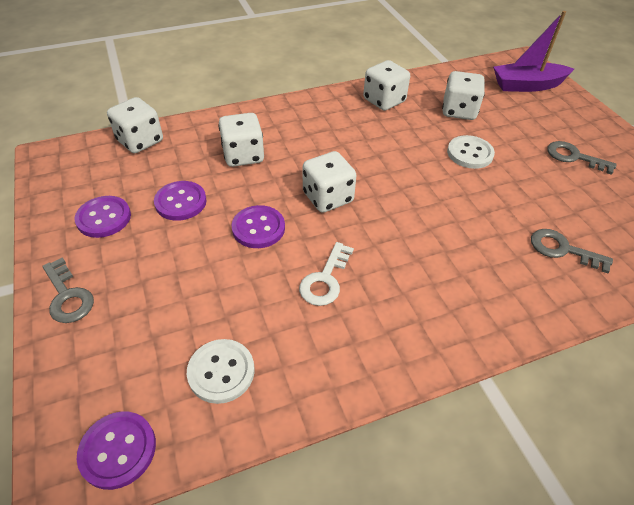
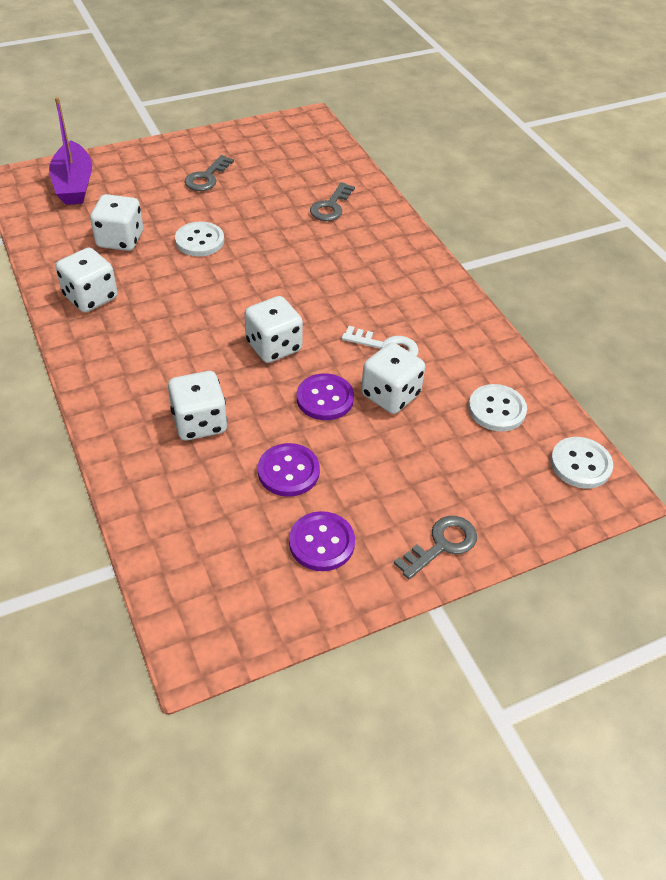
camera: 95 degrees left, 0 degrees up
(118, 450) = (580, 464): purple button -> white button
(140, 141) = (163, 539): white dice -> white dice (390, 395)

WHAT THE EXERCISE ASKS
Leave the pictures out and restate the listing word for word.

RESULT OF THIS EXERCISE
camera: 95 degrees left, 0 degrees up
(118, 450) = (580, 464): purple button -> white button
(140, 141) = (163, 539): white dice -> white dice (390, 395)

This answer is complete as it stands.